Set task: Can you reproduce every item below word for word, keeping each line unchanged and in the same order?
[START Extracted information]
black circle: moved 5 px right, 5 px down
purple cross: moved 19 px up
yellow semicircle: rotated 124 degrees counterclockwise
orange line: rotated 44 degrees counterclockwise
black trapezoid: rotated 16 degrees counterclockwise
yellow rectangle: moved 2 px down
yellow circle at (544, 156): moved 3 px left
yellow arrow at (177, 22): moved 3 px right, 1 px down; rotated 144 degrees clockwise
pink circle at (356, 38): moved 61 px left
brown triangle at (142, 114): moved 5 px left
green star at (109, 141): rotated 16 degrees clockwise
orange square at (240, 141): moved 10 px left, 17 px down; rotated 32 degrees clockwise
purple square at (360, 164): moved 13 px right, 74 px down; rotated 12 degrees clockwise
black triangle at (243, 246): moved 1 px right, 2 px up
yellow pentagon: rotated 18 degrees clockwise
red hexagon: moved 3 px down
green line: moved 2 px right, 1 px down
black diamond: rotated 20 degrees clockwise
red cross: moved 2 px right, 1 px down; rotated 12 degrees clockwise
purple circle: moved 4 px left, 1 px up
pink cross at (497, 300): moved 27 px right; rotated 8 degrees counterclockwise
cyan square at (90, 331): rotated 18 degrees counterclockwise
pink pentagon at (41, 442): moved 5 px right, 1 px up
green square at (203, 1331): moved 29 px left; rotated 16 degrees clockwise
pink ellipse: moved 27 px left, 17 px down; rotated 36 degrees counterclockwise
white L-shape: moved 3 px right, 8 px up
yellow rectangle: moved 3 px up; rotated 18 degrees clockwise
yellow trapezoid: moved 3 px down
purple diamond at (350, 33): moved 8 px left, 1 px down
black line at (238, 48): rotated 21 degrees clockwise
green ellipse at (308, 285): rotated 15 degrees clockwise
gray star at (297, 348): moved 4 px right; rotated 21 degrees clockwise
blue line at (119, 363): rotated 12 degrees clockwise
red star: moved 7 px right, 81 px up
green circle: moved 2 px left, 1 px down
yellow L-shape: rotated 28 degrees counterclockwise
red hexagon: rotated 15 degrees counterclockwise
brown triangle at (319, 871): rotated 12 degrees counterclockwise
[END Extracted information]
Exercise answer:
black circle: moved 5 px right, 5 px down
purple cross: moved 19 px up
yellow semicircle: rotated 124 degrees counterclockwise
orange line: rotated 44 degrees counterclockwise
black trapezoid: rotated 16 degrees counterclockwise
yellow rectangle: moved 2 px down
yellow circle at (544, 156): moved 3 px left
yellow arrow at (177, 22): moved 3 px right, 1 px down; rotated 144 degrees clockwise
pink circle at (356, 38): moved 61 px left
brown triangle at (142, 114): moved 5 px left
green star at (109, 141): rotated 16 degrees clockwise
orange square at (240, 141): moved 10 px left, 17 px down; rotated 32 degrees clockwise
purple square at (360, 164): moved 13 px right, 74 px down; rotated 12 degrees clockwise
black triangle at (243, 246): moved 1 px right, 2 px up
yellow pentagon: rotated 18 degrees clockwise
red hexagon: moved 3 px down
green line: moved 2 px right, 1 px down
black diamond: rotated 20 degrees clockwise
red cross: moved 2 px right, 1 px down; rotated 12 degrees clockwise
purple circle: moved 4 px left, 1 px up
pink cross at (497, 300): moved 27 px right; rotated 8 degrees counterclockwise
cyan square at (90, 331): rotated 18 degrees counterclockwise
pink pentagon at (41, 442): moved 5 px right, 1 px up
green square at (203, 1331): moved 29 px left; rotated 16 degrees clockwise
pink ellipse: moved 27 px left, 17 px down; rotated 36 degrees counterclockwise
white L-shape: moved 3 px right, 8 px up
yellow rectangle: moved 3 px up; rotated 18 degrees clockwise
yellow trapezoid: moved 3 px down
purple diamond at (350, 33): moved 8 px left, 1 px down
black line at (238, 48): rotated 21 degrees clockwise
green ellipse at (308, 285): rotated 15 degrees clockwise
gray star at (297, 348): moved 4 px right; rotated 21 degrees clockwise
blue line at (119, 363): rotated 12 degrees clockwise
red star: moved 7 px right, 81 px up
green circle: moved 2 px left, 1 px down
yellow L-shape: rotated 28 degrees counterclockwise
red hexagon: rotated 15 degrees counterclockwise
brown triangle at (319, 871): rotated 12 degrees counterclockwise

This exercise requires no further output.